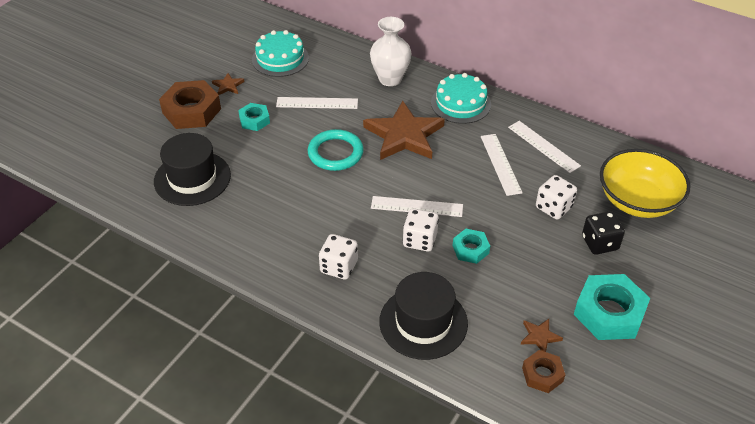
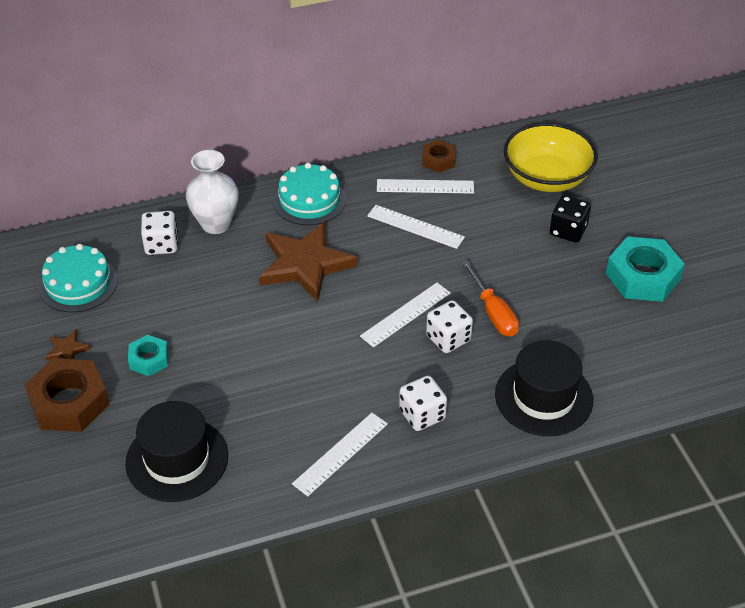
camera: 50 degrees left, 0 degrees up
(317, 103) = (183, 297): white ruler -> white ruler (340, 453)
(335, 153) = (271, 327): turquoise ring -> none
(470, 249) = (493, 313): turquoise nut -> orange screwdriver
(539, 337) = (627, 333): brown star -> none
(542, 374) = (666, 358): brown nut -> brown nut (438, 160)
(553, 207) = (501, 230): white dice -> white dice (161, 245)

**ACTIVITY:** Nothing but the lines from the one that contains "(470, 249) = (493, 313): turquoise" through the end of the data above should appear, each reproduced exactly.

**RESPONSE TO THE TASK:**
(470, 249) = (493, 313): turquoise nut -> orange screwdriver
(539, 337) = (627, 333): brown star -> none
(542, 374) = (666, 358): brown nut -> brown nut (438, 160)
(553, 207) = (501, 230): white dice -> white dice (161, 245)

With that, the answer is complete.